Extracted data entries
[Start of section]

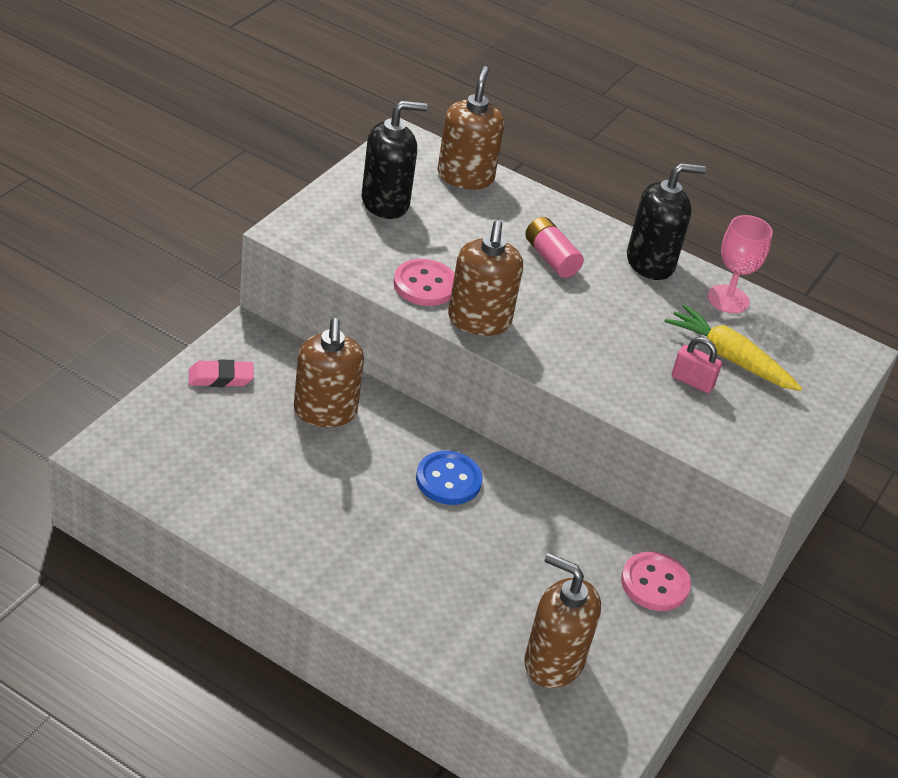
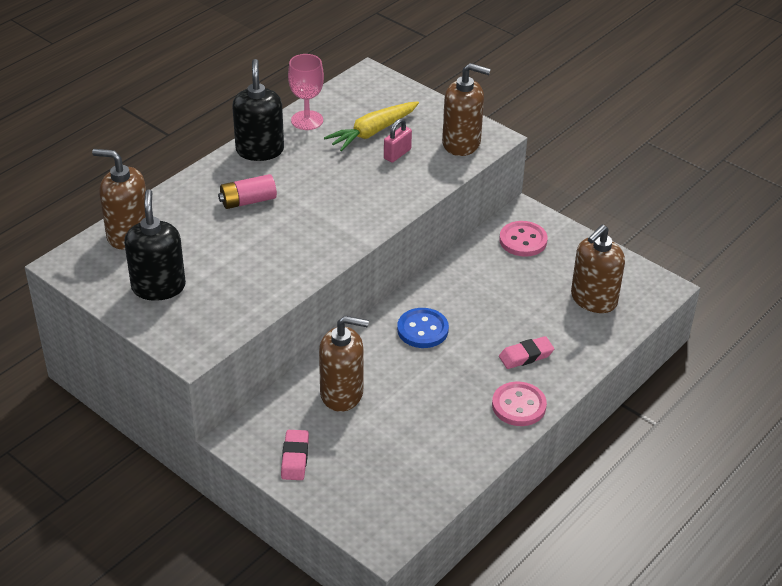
camera: 75 degrees left, 0 degrees up
(422, 583) = (526, 356): none -> pink eraser
(425, 285) = (275, 275): pink button -> pink button (519, 406)
(479, 320) = (322, 250): brown soap dispenser -> brown soap dispenser (461, 143)

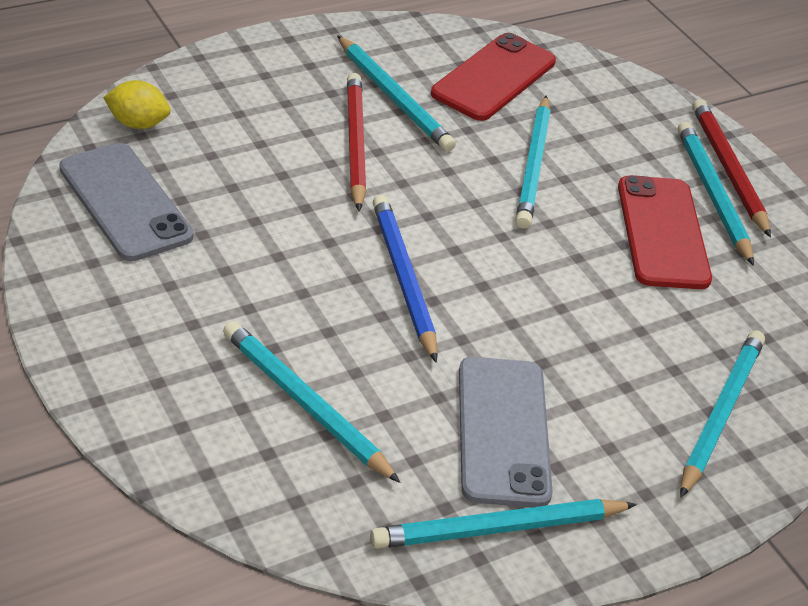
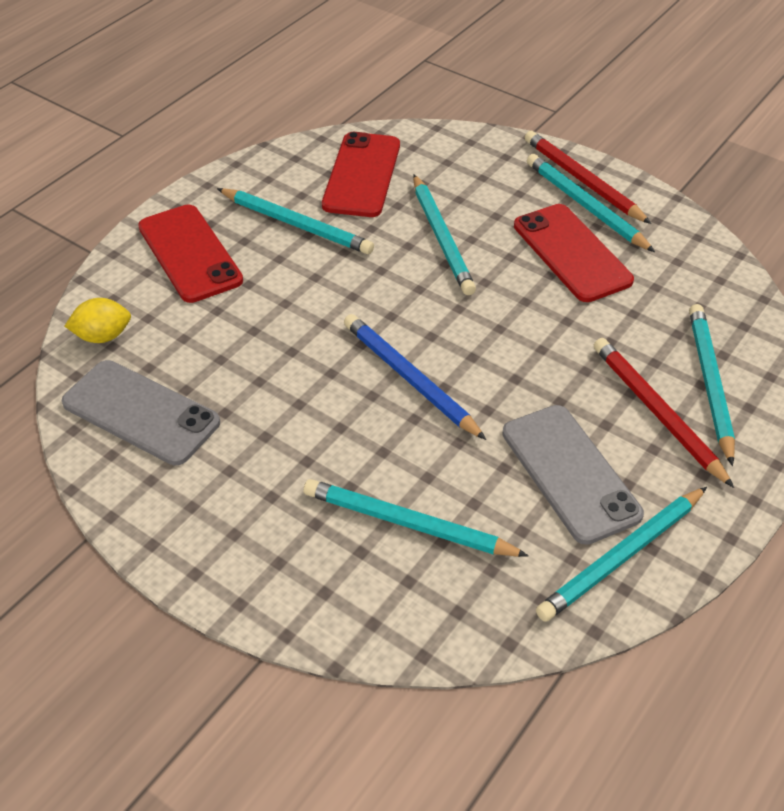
camera: 20 degrees left, 5 degrees up
(271, 84) = (190, 253): none -> red phone
(355, 144) = (293, 278): red pencil -> red pencil (657, 412)

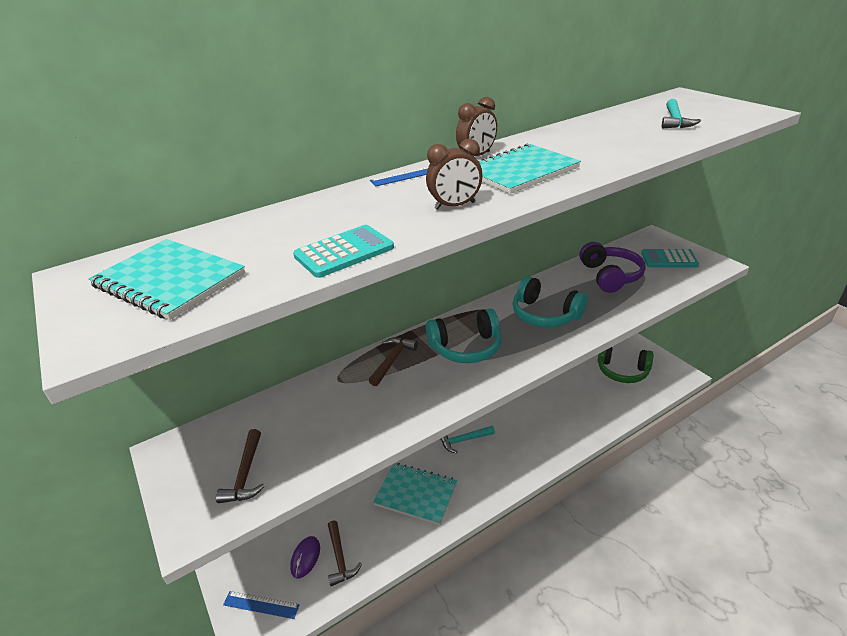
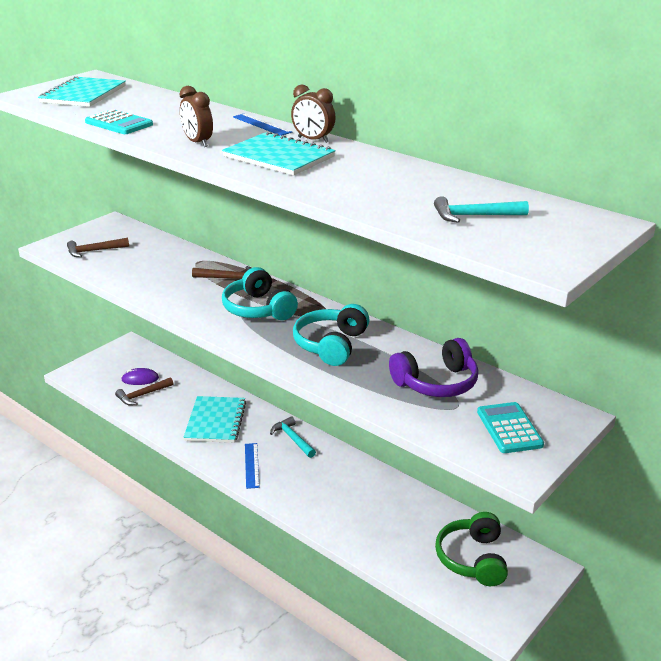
camera: 70 degrees right, 5 degrees down
(261, 605) = (99, 370): blue ruler -> blue ruler (252, 465)

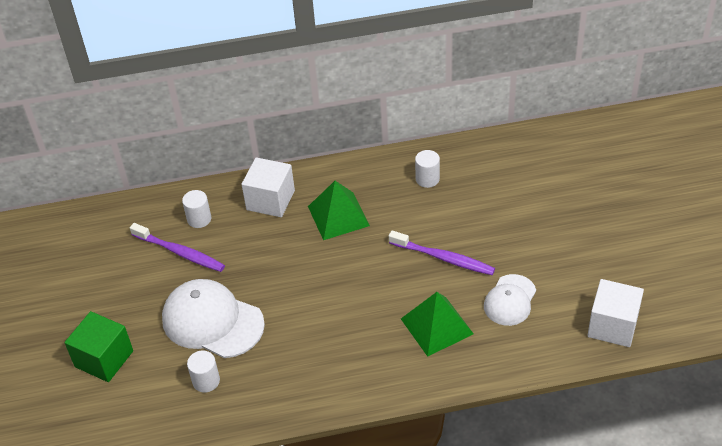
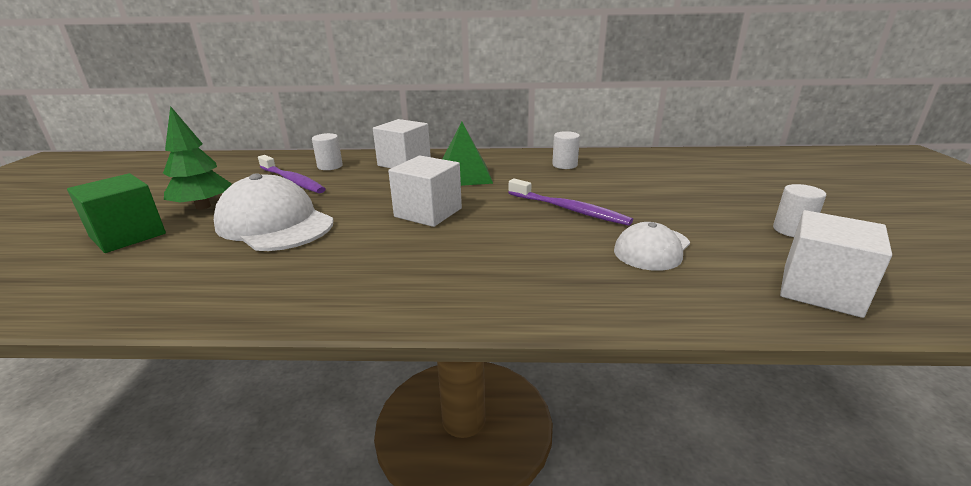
camera: 10 degrees right, 20 degrees down
(131, 309) = (203, 207): none -> green tree
(206, 381) = (213, 267): white cylinder -> white cylinder (792, 230)
(330, 283) = (428, 212): none -> white cube
(437, 326) = (544, 258): green pyramid -> none

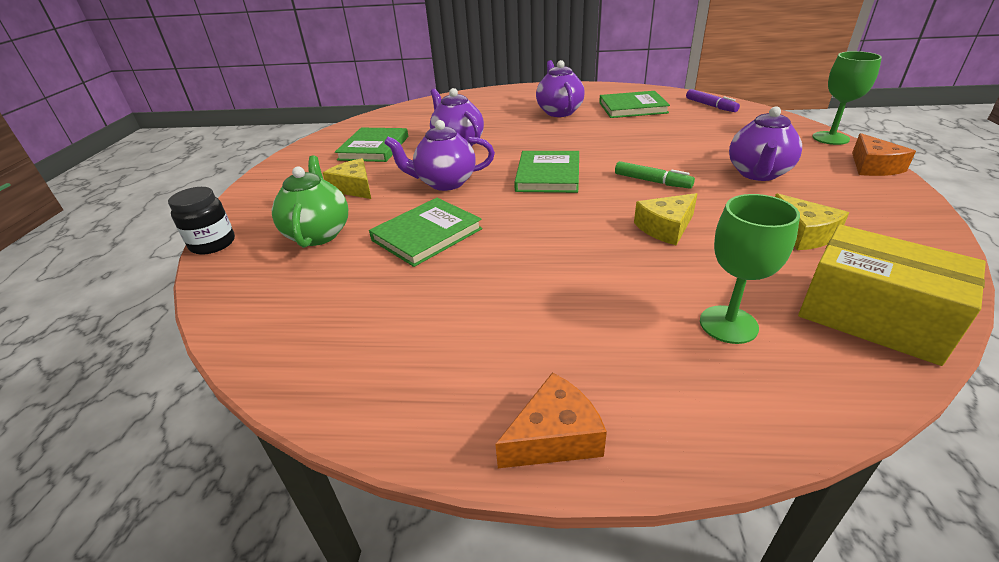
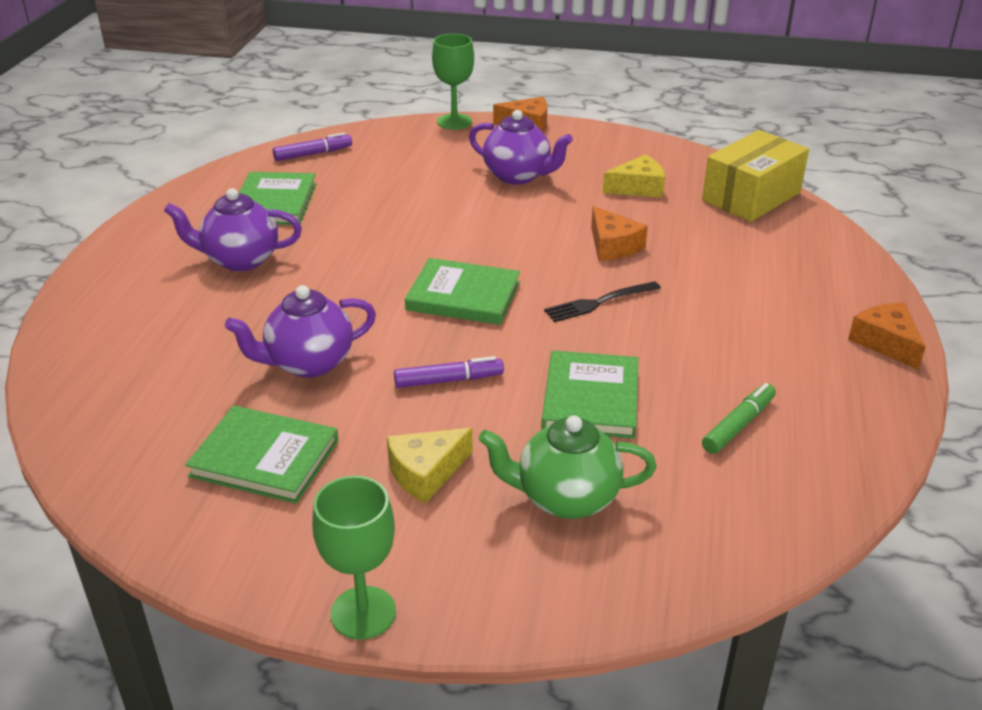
camera: 85 degrees left, 0 degrees up
(213, 244) = (569, 620): black jar -> none
(426, 234) = (590, 399): green book -> green book turned 45 degrees clockwise
(445, 183) = (448, 380): purple teapot -> purple marker
(563, 228) = (599, 302): none -> black fork
(652, 181) = (510, 233): green marker -> green marker (738, 425)
(666, 228) = (612, 246): yellow cheese -> orange cheese
(728, 324) = (761, 250): green goblet -> green goblet (363, 613)

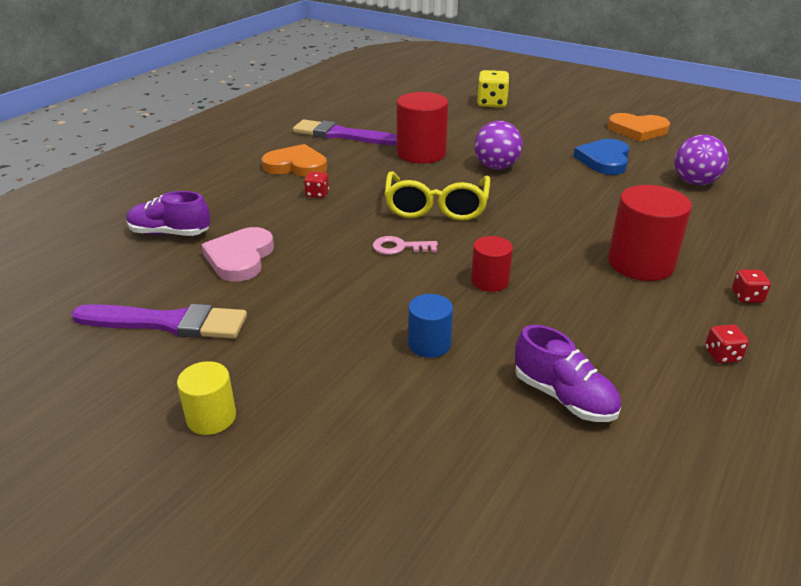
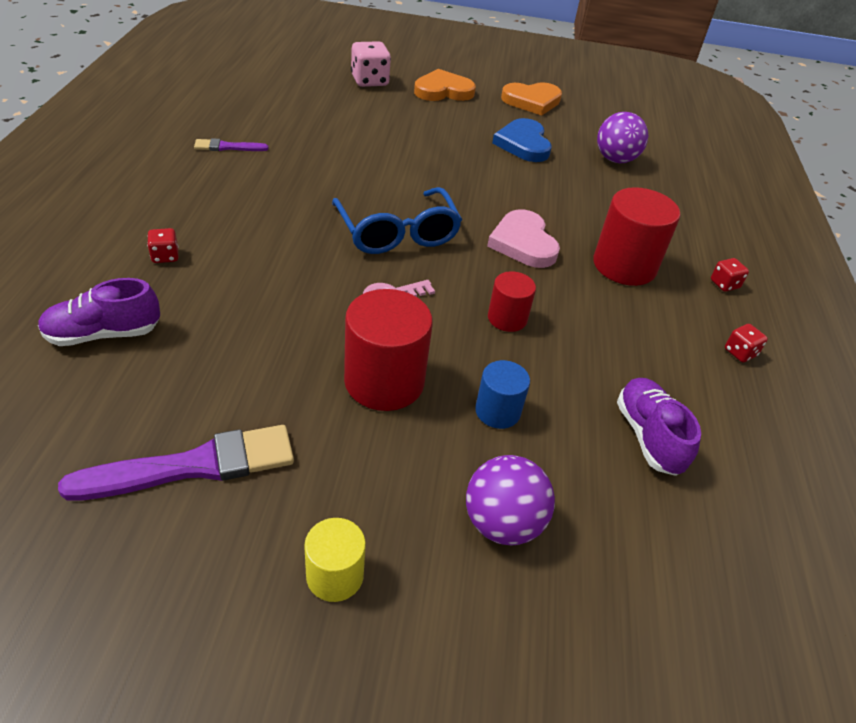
camera: 30 degrees left, 10 degrees up
(240, 258) = (221, 350): pink heart -> pink heart (523, 243)
(296, 166) = (200, 201): orange heart -> orange heart (443, 91)
(317, 194) = (253, 239): red dice -> red dice (165, 256)
(342, 135) = (227, 147): purple brush -> purple brush, size x0.52
(421, 153) = (336, 162): red cylinder -> red cylinder (384, 381)
(436, 207) = (397, 233): yellow glasses -> blue glasses
(491, 103) = (369, 81): yellow dice -> pink dice
(496, 167) = (426, 168): purple ball -> purple ball (502, 523)
(564, 397) = (648, 436): purple shoe -> purple shoe turned 120 degrees counterclockwise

[End of section]

§ Exercise:
All lines from the one containing "(213, 244) = (569, 620): black jar -> none" through the end of the entries, both ends included, should be written out exactly, with no pictures.

§ Exercise answer:
(213, 244) = (569, 620): black jar -> none
(426, 234) = (590, 399): green book -> green book turned 45 degrees clockwise
(445, 183) = (448, 380): purple teapot -> purple marker
(563, 228) = (599, 302): none -> black fork
(652, 181) = (510, 233): green marker -> green marker (738, 425)
(666, 228) = (612, 246): yellow cheese -> orange cheese
(728, 324) = (761, 250): green goblet -> green goblet (363, 613)

camera: 30 degrees left, 10 degrees up
(240, 258) = (221, 350): pink heart -> pink heart (523, 243)
(296, 166) = (200, 201): orange heart -> orange heart (443, 91)
(317, 194) = (253, 239): red dice -> red dice (165, 256)
(342, 135) = (227, 147): purple brush -> purple brush, size x0.52
(421, 153) = (336, 162): red cylinder -> red cylinder (384, 381)
(436, 207) = (397, 233): yellow glasses -> blue glasses
(491, 103) = (369, 81): yellow dice -> pink dice
(496, 167) = (426, 168): purple ball -> purple ball (502, 523)
(564, 397) = (648, 436): purple shoe -> purple shoe turned 120 degrees counterclockwise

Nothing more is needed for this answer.